> Data extract:
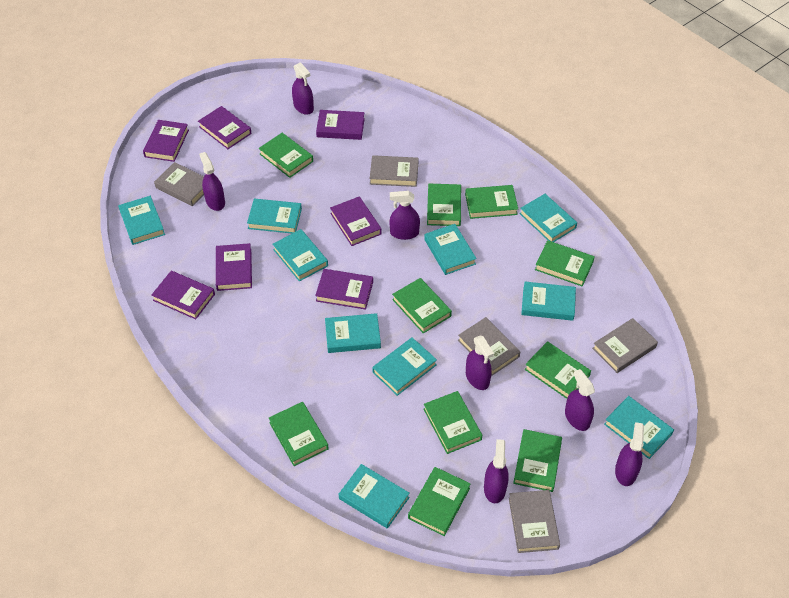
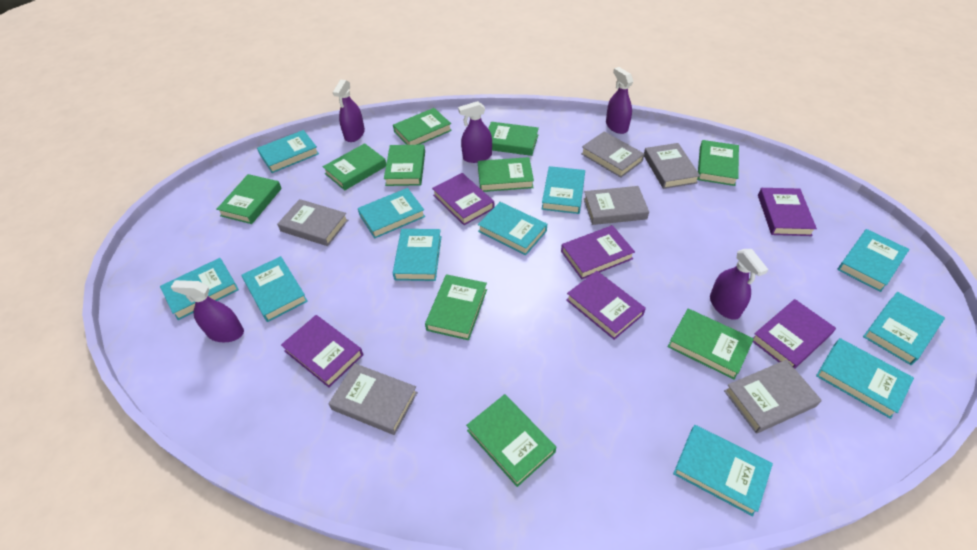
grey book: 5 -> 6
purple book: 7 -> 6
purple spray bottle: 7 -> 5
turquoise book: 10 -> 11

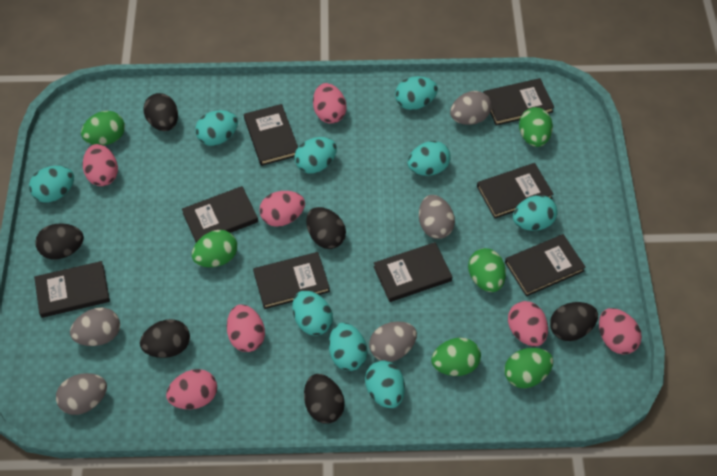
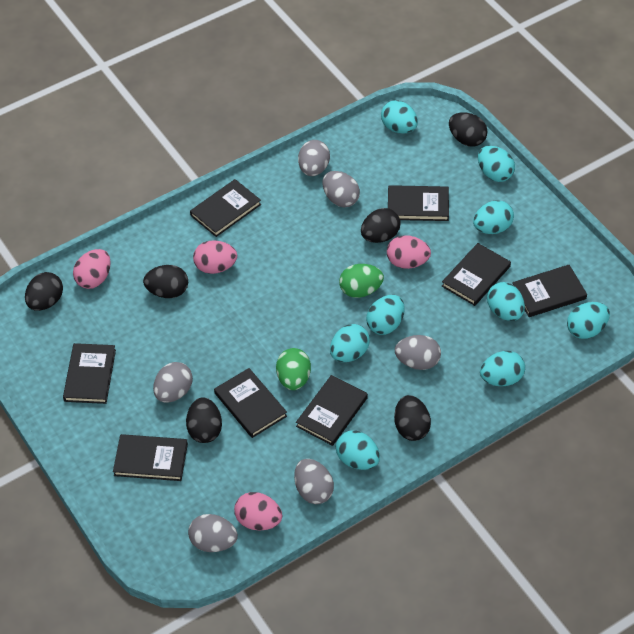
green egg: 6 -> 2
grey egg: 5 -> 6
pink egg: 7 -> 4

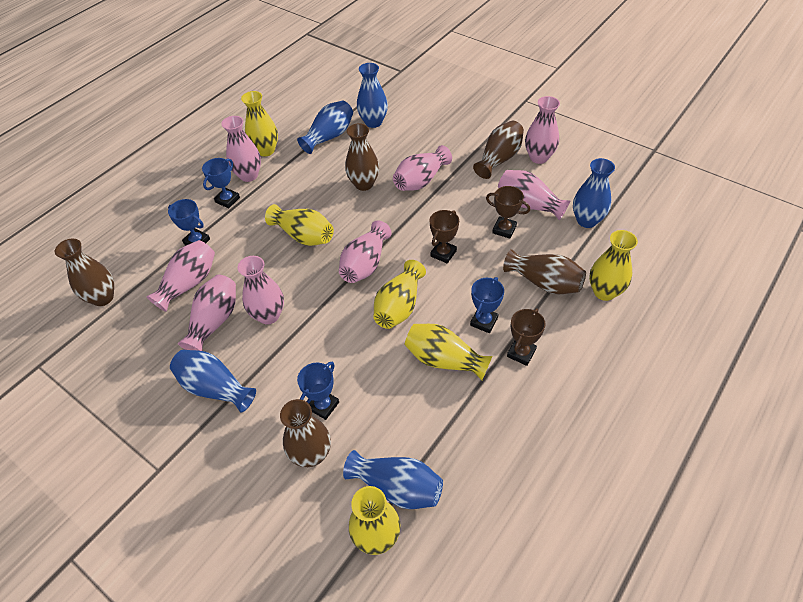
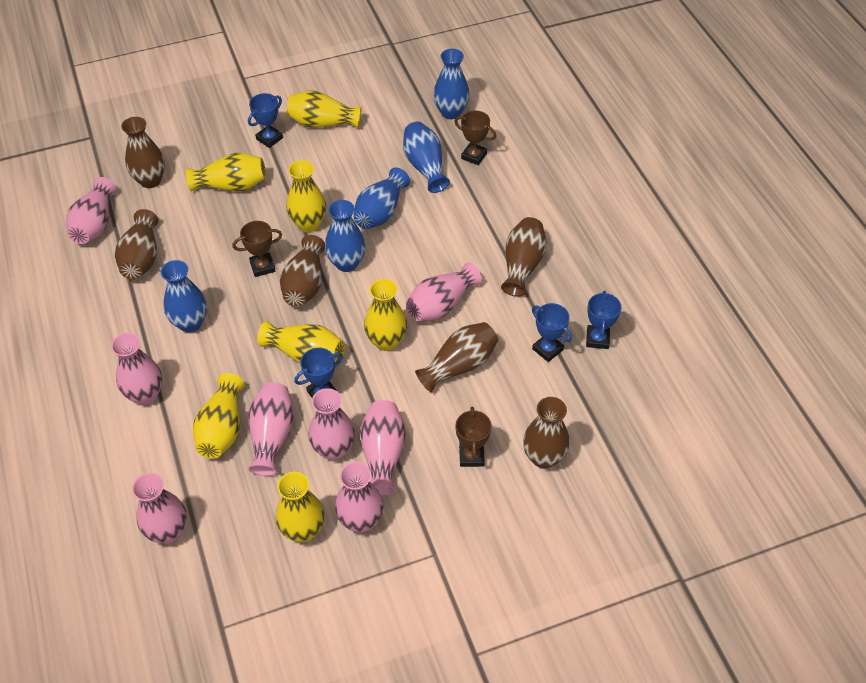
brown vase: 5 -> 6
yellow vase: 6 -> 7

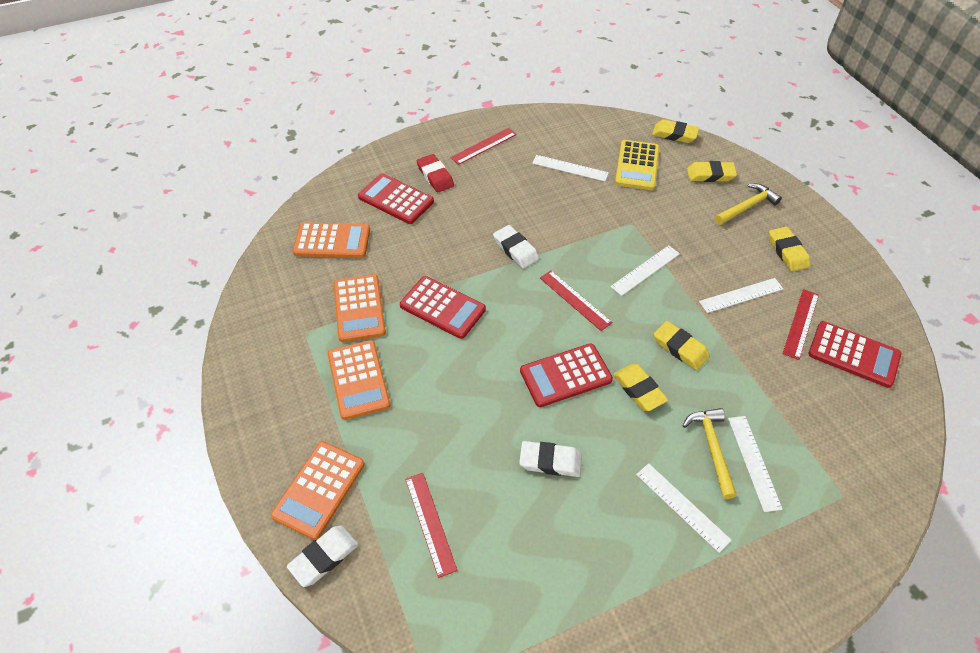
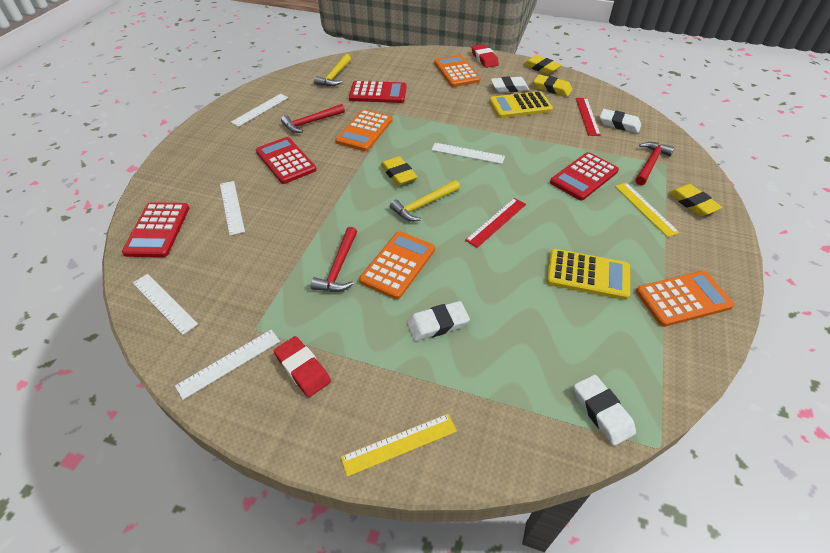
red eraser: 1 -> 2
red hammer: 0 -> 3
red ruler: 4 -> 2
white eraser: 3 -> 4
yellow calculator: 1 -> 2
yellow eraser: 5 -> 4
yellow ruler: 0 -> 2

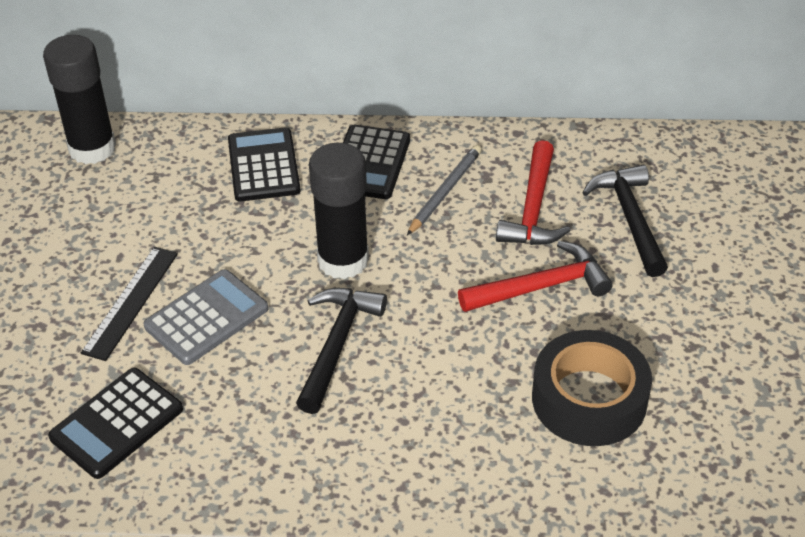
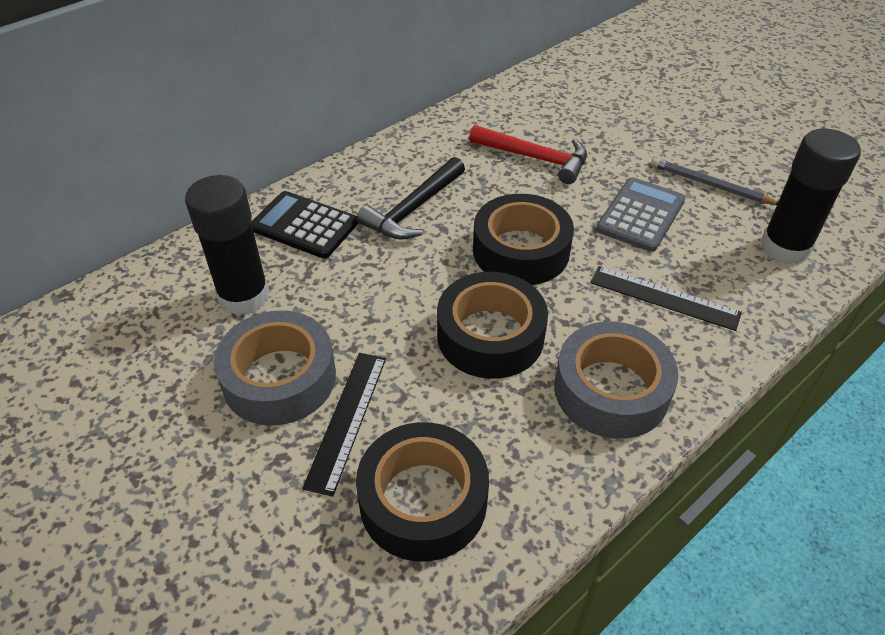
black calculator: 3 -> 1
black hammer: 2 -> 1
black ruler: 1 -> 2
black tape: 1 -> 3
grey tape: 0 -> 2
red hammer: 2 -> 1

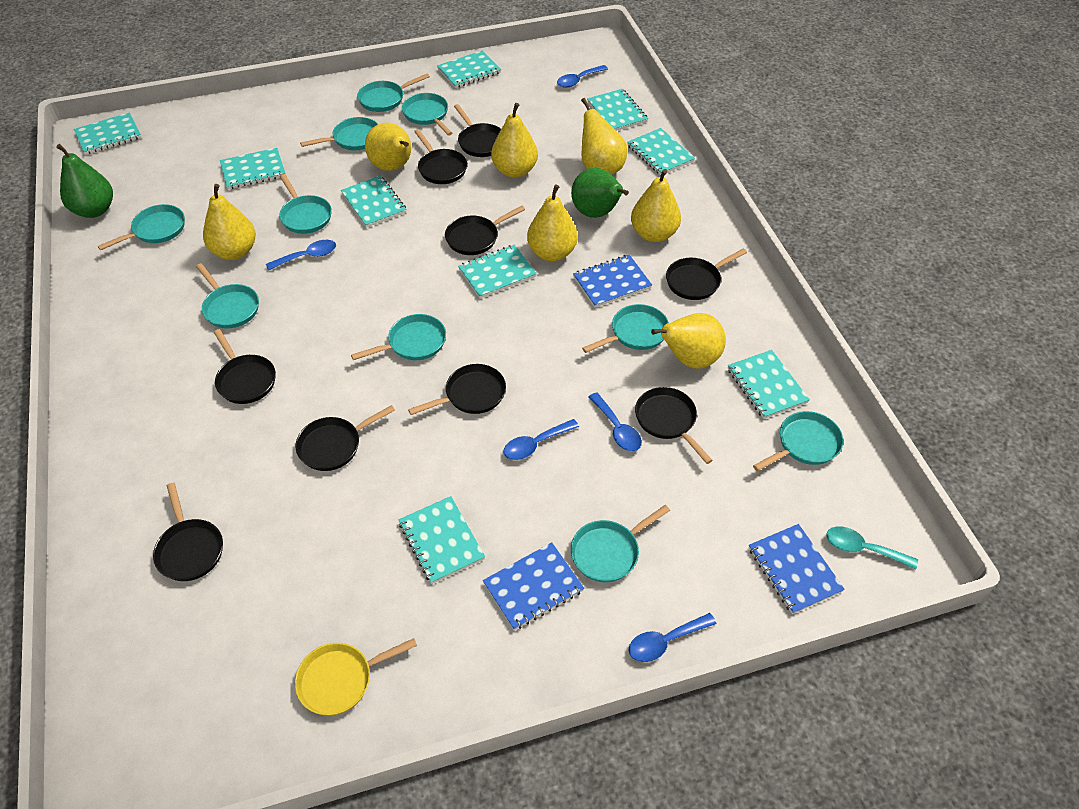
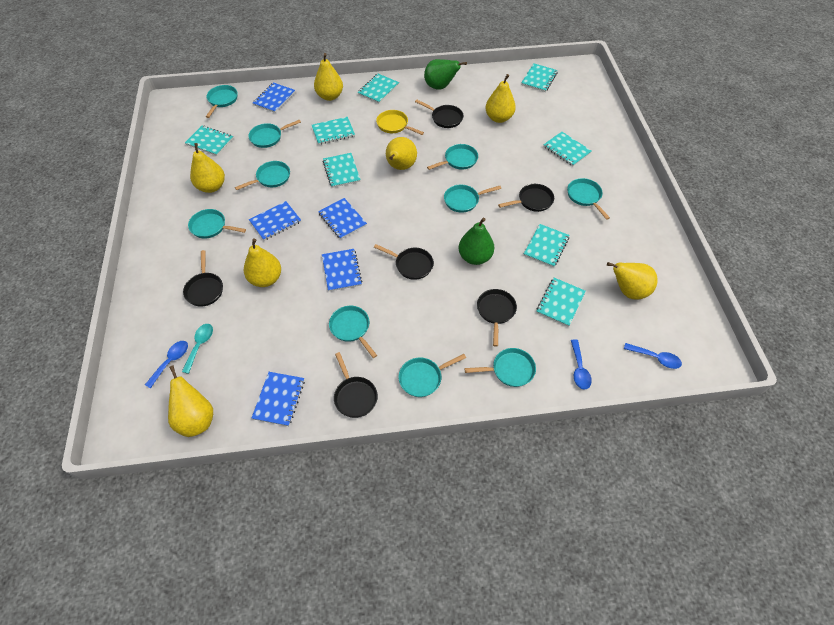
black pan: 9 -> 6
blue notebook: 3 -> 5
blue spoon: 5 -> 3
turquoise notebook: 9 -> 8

> Instruction: Restate word for word the lines above that start at the line containing "purple spray bottle: 7 -> 5" and run to the end of the listing; exclude the pictures.

> Answer space:
purple spray bottle: 7 -> 5
turquoise book: 10 -> 11

green egg: 6 -> 2
grey egg: 5 -> 6
pink egg: 7 -> 4

brown vase: 5 -> 6
yellow vase: 6 -> 7

red eraser: 1 -> 2
red hammer: 0 -> 3
red ruler: 4 -> 2
white eraser: 3 -> 4
yellow calculator: 1 -> 2
yellow eraser: 5 -> 4
yellow ruler: 0 -> 2

black calculator: 3 -> 1
black hammer: 2 -> 1
black ruler: 1 -> 2
black tape: 1 -> 3
grey tape: 0 -> 2
red hammer: 2 -> 1

black pan: 9 -> 6
blue notebook: 3 -> 5
blue spoon: 5 -> 3
turquoise notebook: 9 -> 8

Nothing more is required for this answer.